TASK INSTRUCTIONS: Only the pictures are to be left out; please reproduce everything else in the data exactly.

DATASET CONTENT:
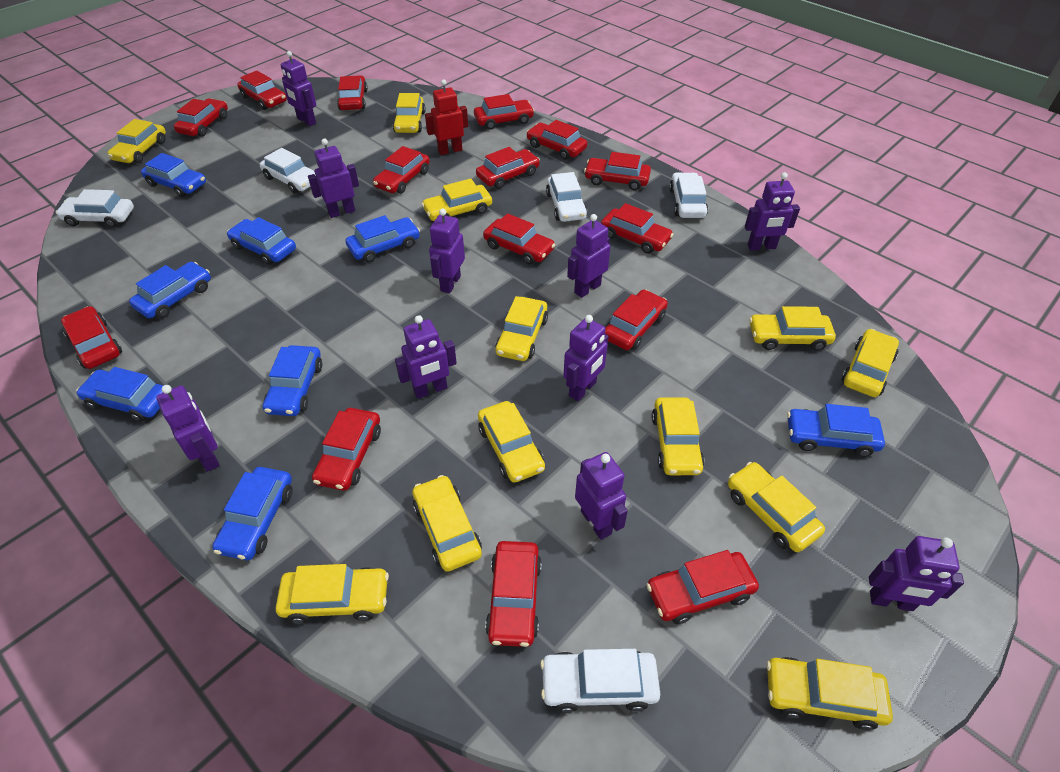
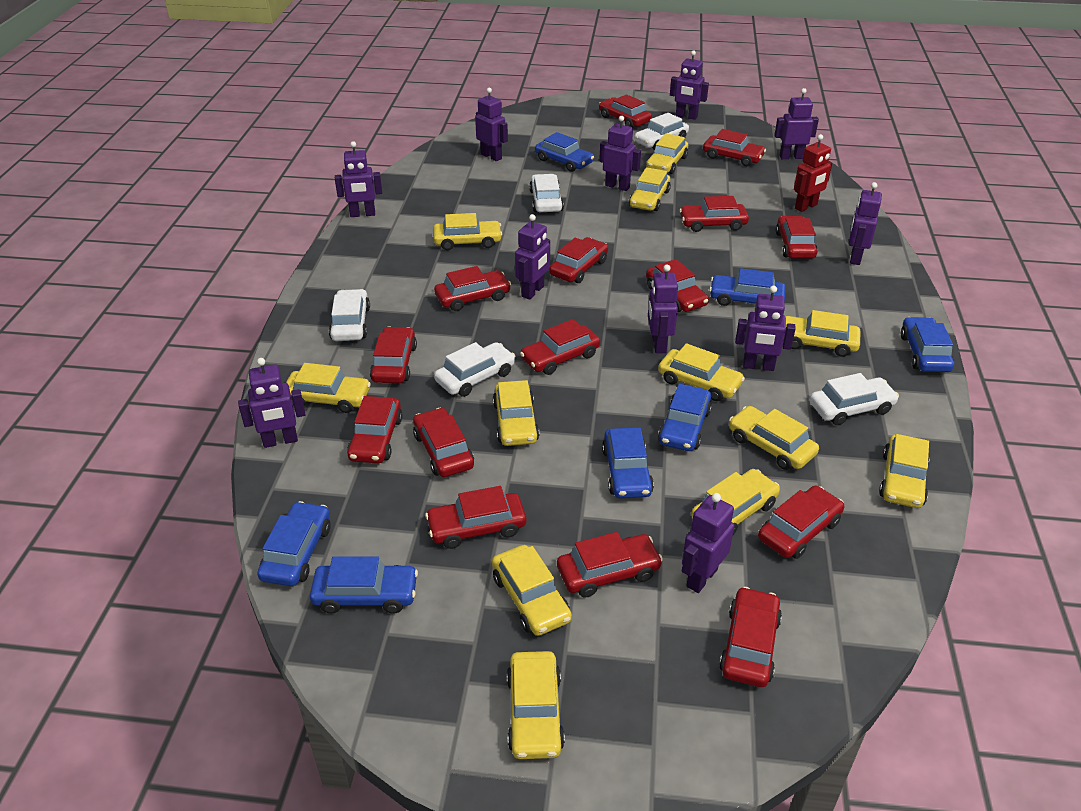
blue car: [76,367,164,422] [129,262,211,318] [141,153,206,197] [212,467,293,560] [227,217,296,265] [263,345,322,416] [345,215,420,262] [787,404,885,457] = 8 -> [257,501,331,586] [310,556,418,614] [535,132,594,172] [602,428,654,498] [658,384,712,451] [709,268,786,306] [901,317,954,372] = 7
purple robot: [156,385,220,472] [281,51,316,126] [308,139,359,218] [395,315,457,399] [429,209,465,293] [564,315,609,401] [567,214,611,298] [575,452,628,540] [745,172,800,251] [869,536,964,611] = 10 -> [238,358,306,448] [335,141,382,217] [475,88,508,161] [515,214,550,300] [599,116,641,191] [648,265,678,353] [670,50,709,120] [682,493,735,593] [735,286,796,371] [774,88,819,159] [849,182,882,265] = 11

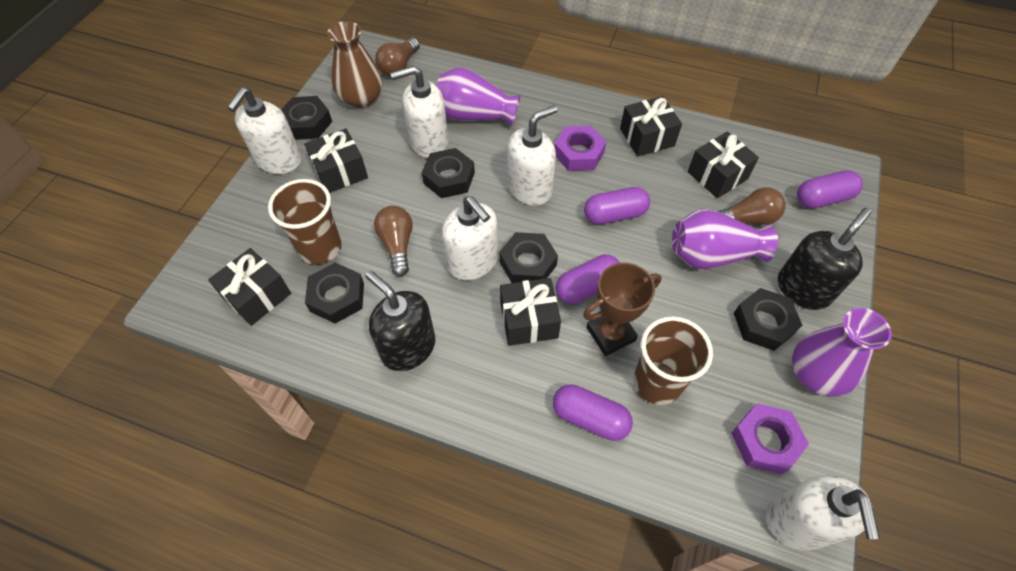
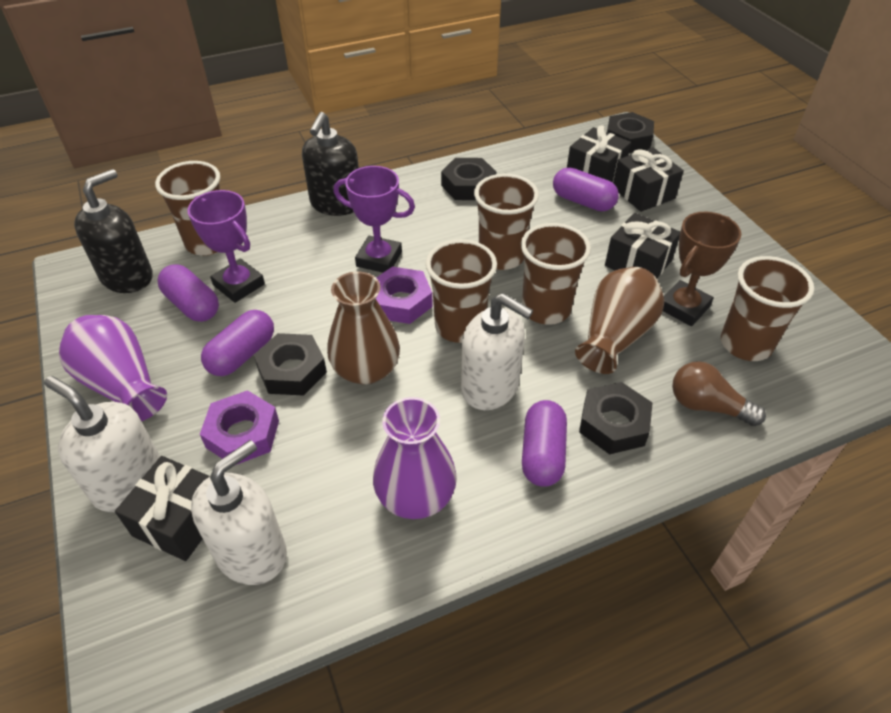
black gift: [208,248,291,326] [304,128,368,193] [500,278,561,346] [620,96,682,157] [687,131,759,198] = 5 -> [115,456,210,561] [567,125,631,182] [605,213,680,279] [613,147,684,212] = 4
black nut: [281,96,332,140] [305,263,364,324] [422,148,475,198] [499,232,558,283] [734,288,802,351] = 5 -> [254,333,327,396] [441,158,496,200] [579,382,653,454] [607,112,654,153] = 4
brown cup: [268,179,342,265] [634,316,713,405] = 2 -> [155,161,220,256] [426,239,497,343] [474,174,539,270] [521,223,591,325] [721,256,814,361] = 5
brown light bulb: [374,206,413,276] [375,38,420,76] [718,187,786,225] = 3 -> [672,361,766,426] = 1
brown vase: [327,21,382,108] = 1 -> [327,272,400,384] [575,267,664,374] = 2
purple trophy: none = 0 -> [188,190,265,303] [333,166,415,273] = 2
purple vase: [436,68,520,126] [672,209,778,269] [792,308,892,397] = 3 -> [59,315,167,421] [373,397,457,519] = 2
white soap dispenser: [227,87,302,174] [390,66,448,158] [442,196,498,280] [508,105,558,206] [766,475,880,550] = 5 -> [44,376,160,512] [191,440,287,585] [461,293,533,410] = 3

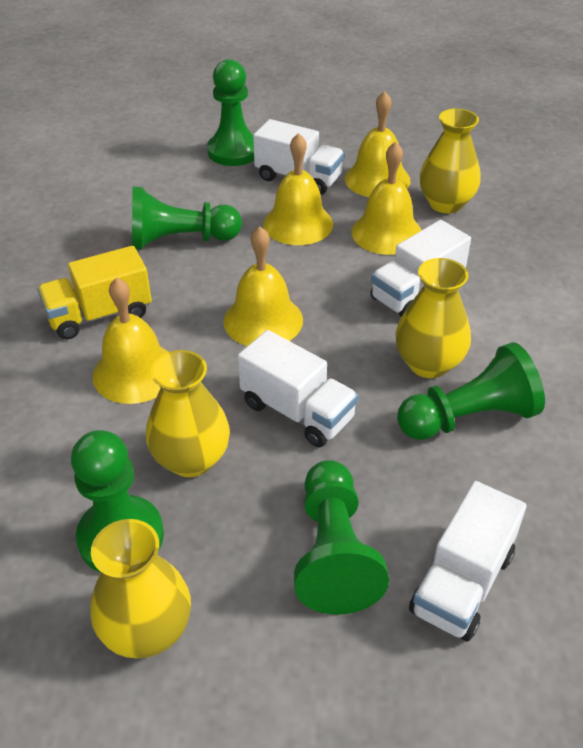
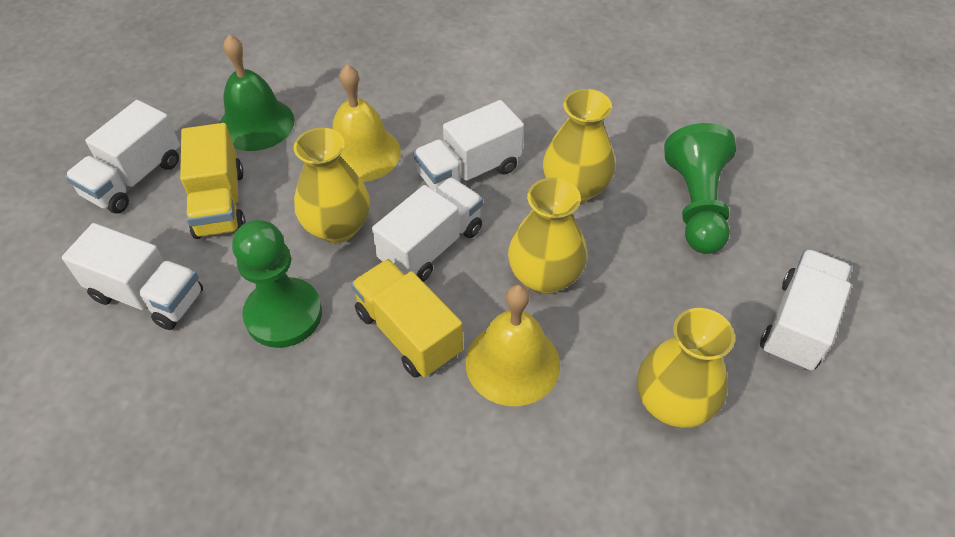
green bell: none = 0 -> [219,35,295,151] = 1
green pawn: [71,430,164,573] [132,187,242,250] [207,59,254,166] [294,460,389,615] [397,342,545,440] = 5 -> [232,220,322,348] [664,123,736,254] = 2
white truck: [238,330,358,447] [253,119,345,195] [370,220,471,317] [409,481,527,642] = 4 -> [62,223,203,330] [65,100,180,214] [372,177,483,282] [413,100,524,190] [760,249,852,371] = 5
yellow bell: [92,277,168,404] [223,226,303,346] [263,133,333,245] [345,91,410,197] [351,141,421,255] = 5 -> [332,64,401,182] [466,284,560,406] = 2
yellow truck: [37,246,152,340] = 1 -> [180,123,246,239] [351,259,463,378] = 2

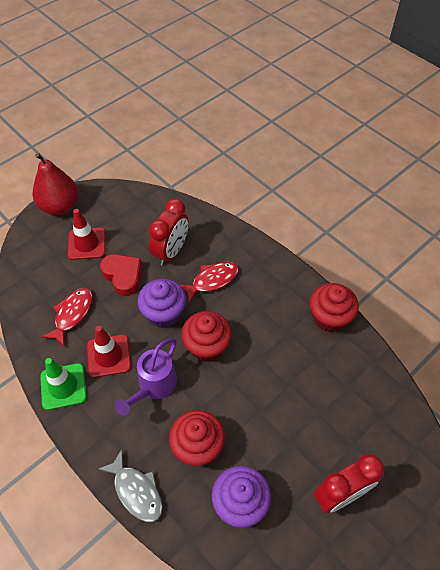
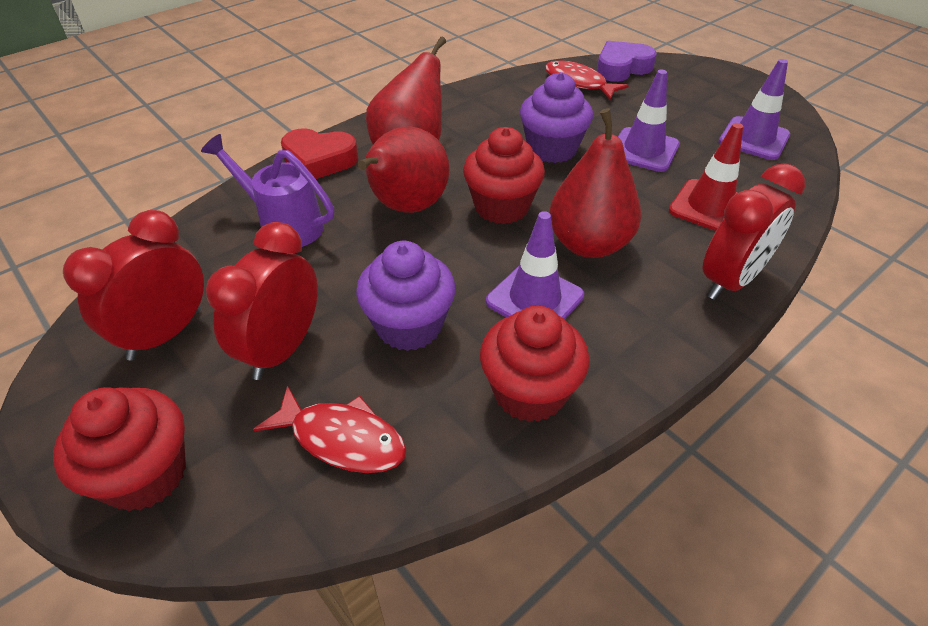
green traffic cone: [40,358,87,410] = 1 -> none = 0
grey fish: [98,449,163,522] = 1 -> none = 0
purple heart: none = 0 -> [597,41,657,82] = 1
purple traffic cone: none = 0 -> [486,211,584,320] [618,69,680,172] [719,59,790,160] = 3
red clock: [149,199,189,266] [314,454,384,513] = 2 -> [63,210,204,361] [206,222,318,380] [703,163,805,300] = 3
red pear: [33,153,78,215] = 1 -> [358,127,449,213] [366,37,446,144] [549,108,641,258] = 3
red traffic cone: [67,209,106,260] [87,326,131,378] = 2 -> [669,123,743,231] = 1

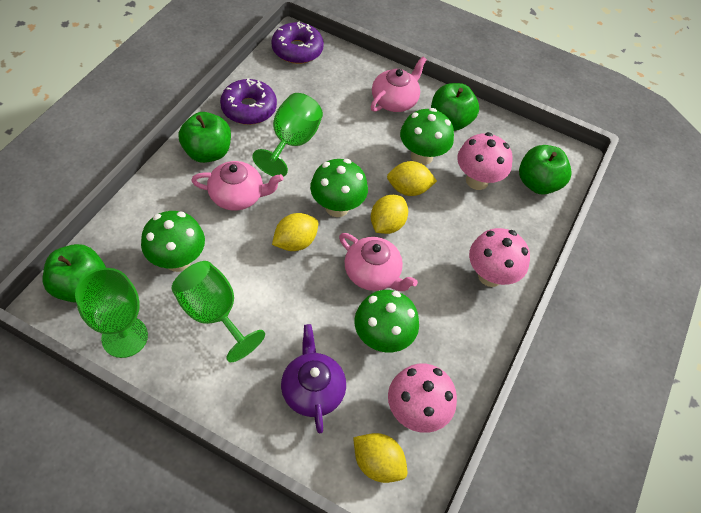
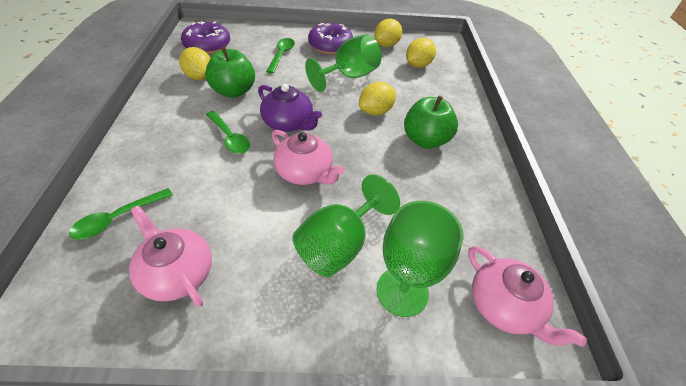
green apple: [43,244,106,303] [178,112,231,163] [431,83,479,131] [519,145,572,195] = 4 -> [205,46,255,98] [404,96,458,149] = 2
green mushroom: [141,211,205,272] [310,159,368,217] [354,290,419,352] [400,108,454,165] = 4 -> none = 0
green spoon: none = 0 -> [69,188,173,240] [206,111,250,154] [266,38,295,73] = 3
pink mushroom: [388,364,457,433] [457,132,513,190] [469,228,530,287] = 3 -> none = 0

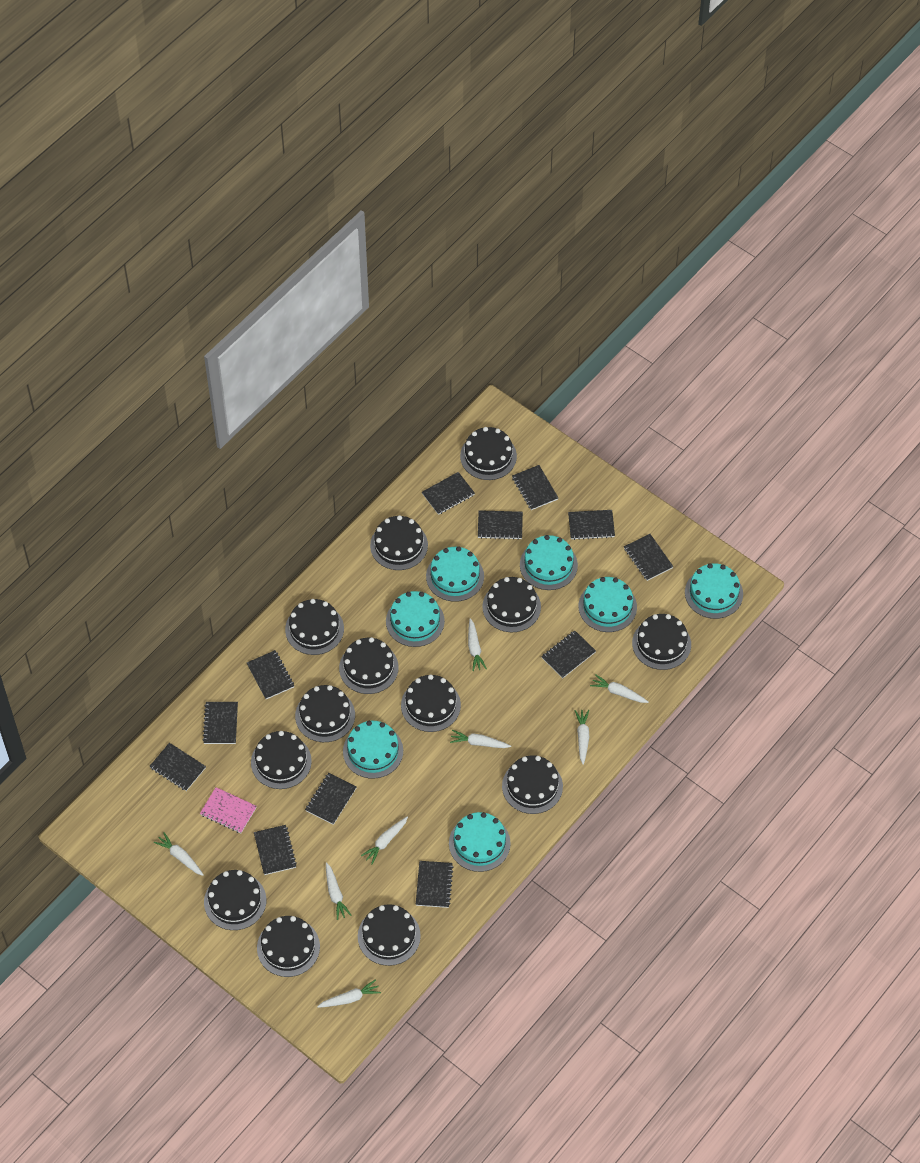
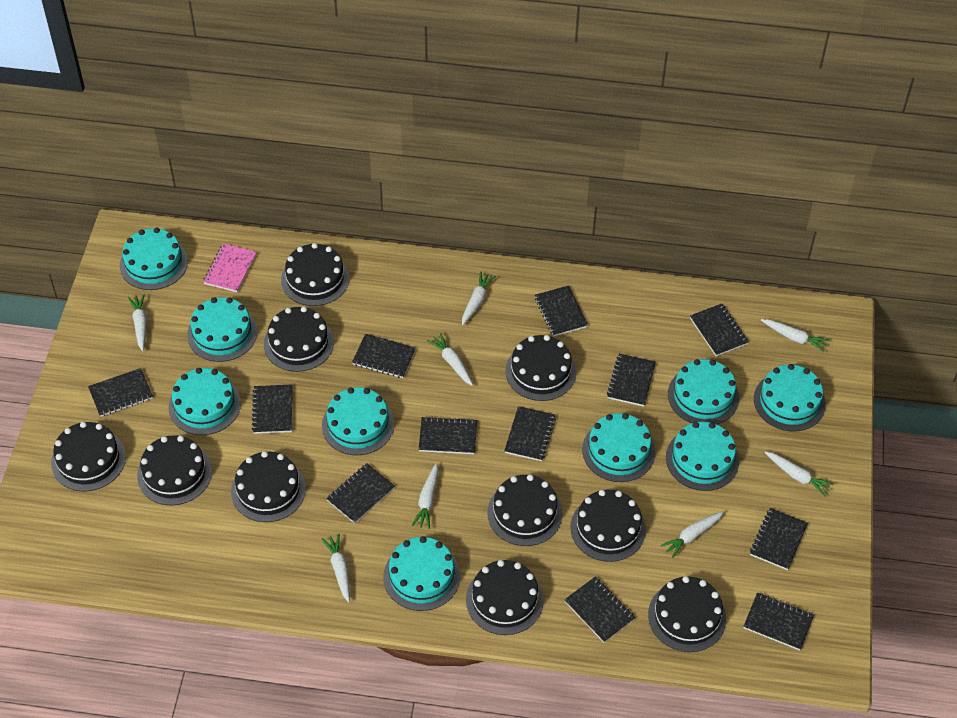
black cake: [204,870,266,930] [251,731,312,789] [257,916,320,977] [285,599,344,655] [295,685,355,742] [339,637,398,694] [358,904,421,966] [370,515,428,570] [401,674,461,732] [460,427,517,480] [482,577,541,632] [502,755,563,814] [632,614,691,670] = 13 -> [51,422,126,491] [137,435,212,506] [231,451,306,522] [264,306,334,372] [281,243,349,306] [466,560,544,635] [487,474,563,546] [505,335,576,401] [571,490,646,562] [648,576,726,652] = 10
turquoise cake: [343,721,403,779] [386,591,445,647] [426,546,484,602] [449,812,511,872] [520,535,578,590] [578,577,637,632] [685,563,743,619] = 7 -> [120,228,188,290] [168,368,241,435] [187,297,257,362] [322,387,394,455] [383,536,460,611] [582,413,655,482] [666,422,739,491] [668,359,739,424] [754,364,826,431] = 9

ANSWER AREA:
blue car: [76,367,164,422] [129,262,211,318] [141,153,206,197] [212,467,293,560] [227,217,296,265] [263,345,322,416] [345,215,420,262] [787,404,885,457] = 8 -> [257,501,331,586] [310,556,418,614] [535,132,594,172] [602,428,654,498] [658,384,712,451] [709,268,786,306] [901,317,954,372] = 7
purple robot: [156,385,220,472] [281,51,316,126] [308,139,359,218] [395,315,457,399] [429,209,465,293] [564,315,609,401] [567,214,611,298] [575,452,628,540] [745,172,800,251] [869,536,964,611] = 10 -> [238,358,306,448] [335,141,382,217] [475,88,508,161] [515,214,550,300] [599,116,641,191] [648,265,678,353] [670,50,709,120] [682,493,735,593] [735,286,796,371] [774,88,819,159] [849,182,882,265] = 11

black gift: [208,248,291,326] [304,128,368,193] [500,278,561,346] [620,96,682,157] [687,131,759,198] = 5 -> [115,456,210,561] [567,125,631,182] [605,213,680,279] [613,147,684,212] = 4
black nut: [281,96,332,140] [305,263,364,324] [422,148,475,198] [499,232,558,283] [734,288,802,351] = 5 -> [254,333,327,396] [441,158,496,200] [579,382,653,454] [607,112,654,153] = 4
brown cup: [268,179,342,265] [634,316,713,405] = 2 -> [155,161,220,256] [426,239,497,343] [474,174,539,270] [521,223,591,325] [721,256,814,361] = 5
brown light bulb: [374,206,413,276] [375,38,420,76] [718,187,786,225] = 3 -> [672,361,766,426] = 1
brown vase: [327,21,382,108] = 1 -> [327,272,400,384] [575,267,664,374] = 2
purple trophy: none = 0 -> [188,190,265,303] [333,166,415,273] = 2
purple vase: [436,68,520,126] [672,209,778,269] [792,308,892,397] = 3 -> [59,315,167,421] [373,397,457,519] = 2
white soap dispenser: [227,87,302,174] [390,66,448,158] [442,196,498,280] [508,105,558,206] [766,475,880,550] = 5 -> [44,376,160,512] [191,440,287,585] [461,293,533,410] = 3

green bell: none = 0 -> [219,35,295,151] = 1
green pawn: [71,430,164,573] [132,187,242,250] [207,59,254,166] [294,460,389,615] [397,342,545,440] = 5 -> [232,220,322,348] [664,123,736,254] = 2
white truck: [238,330,358,447] [253,119,345,195] [370,220,471,317] [409,481,527,642] = 4 -> [62,223,203,330] [65,100,180,214] [372,177,483,282] [413,100,524,190] [760,249,852,371] = 5
yellow bell: [92,277,168,404] [223,226,303,346] [263,133,333,245] [345,91,410,197] [351,141,421,255] = 5 -> [332,64,401,182] [466,284,560,406] = 2
yellow truck: [37,246,152,340] = 1 -> [180,123,246,239] [351,259,463,378] = 2

green traffic cone: [40,358,87,410] = 1 -> none = 0
grey fish: [98,449,163,522] = 1 -> none = 0
purple heart: none = 0 -> [597,41,657,82] = 1
purple traffic cone: none = 0 -> [486,211,584,320] [618,69,680,172] [719,59,790,160] = 3
red clock: [149,199,189,266] [314,454,384,513] = 2 -> [63,210,204,361] [206,222,318,380] [703,163,805,300] = 3
red pear: [33,153,78,215] = 1 -> [358,127,449,213] [366,37,446,144] [549,108,641,258] = 3
red traffic cone: [67,209,106,260] [87,326,131,378] = 2 -> [669,123,743,231] = 1

green apple: [43,244,106,303] [178,112,231,163] [431,83,479,131] [519,145,572,195] = 4 -> [205,46,255,98] [404,96,458,149] = 2
green mushroom: [141,211,205,272] [310,159,368,217] [354,290,419,352] [400,108,454,165] = 4 -> none = 0
green spoon: none = 0 -> [69,188,173,240] [206,111,250,154] [266,38,295,73] = 3
pink mushroom: [388,364,457,433] [457,132,513,190] [469,228,530,287] = 3 -> none = 0

black cake: [204,870,266,930] [251,731,312,789] [257,916,320,977] [285,599,344,655] [295,685,355,742] [339,637,398,694] [358,904,421,966] [370,515,428,570] [401,674,461,732] [460,427,517,480] [482,577,541,632] [502,755,563,814] [632,614,691,670] = 13 -> [51,422,126,491] [137,435,212,506] [231,451,306,522] [264,306,334,372] [281,243,349,306] [466,560,544,635] [487,474,563,546] [505,335,576,401] [571,490,646,562] [648,576,726,652] = 10
turquoise cake: [343,721,403,779] [386,591,445,647] [426,546,484,602] [449,812,511,872] [520,535,578,590] [578,577,637,632] [685,563,743,619] = 7 -> [120,228,188,290] [168,368,241,435] [187,297,257,362] [322,387,394,455] [383,536,460,611] [582,413,655,482] [666,422,739,491] [668,359,739,424] [754,364,826,431] = 9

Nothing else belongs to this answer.